▶ What needs to be done
Pull from the data below each line where the word "none" occurs, and copy it.
─── Data extract ───
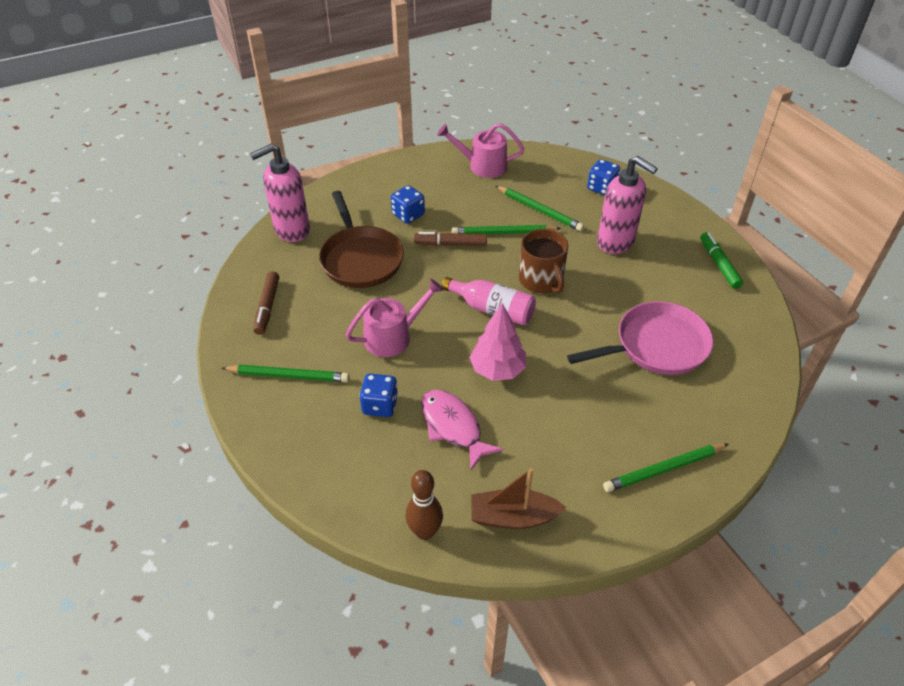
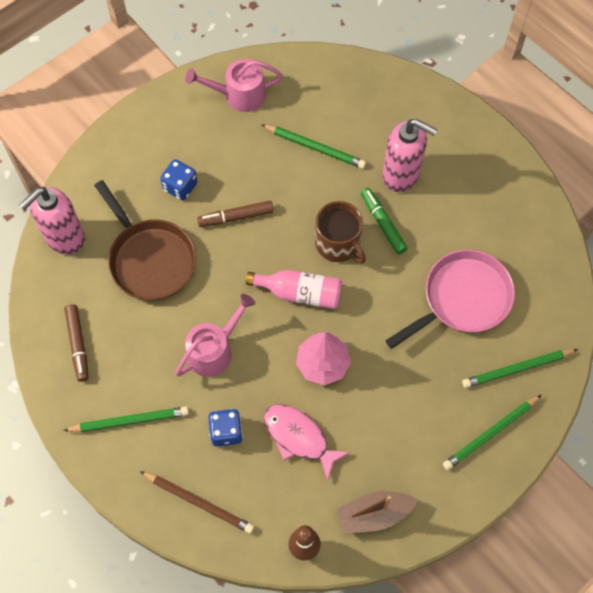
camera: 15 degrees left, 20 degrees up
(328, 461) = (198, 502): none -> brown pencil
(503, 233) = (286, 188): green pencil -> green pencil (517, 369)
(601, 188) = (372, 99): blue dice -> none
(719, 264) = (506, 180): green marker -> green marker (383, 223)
───
▶ Task solution
(328, 461) = (198, 502): none -> brown pencil
(601, 188) = (372, 99): blue dice -> none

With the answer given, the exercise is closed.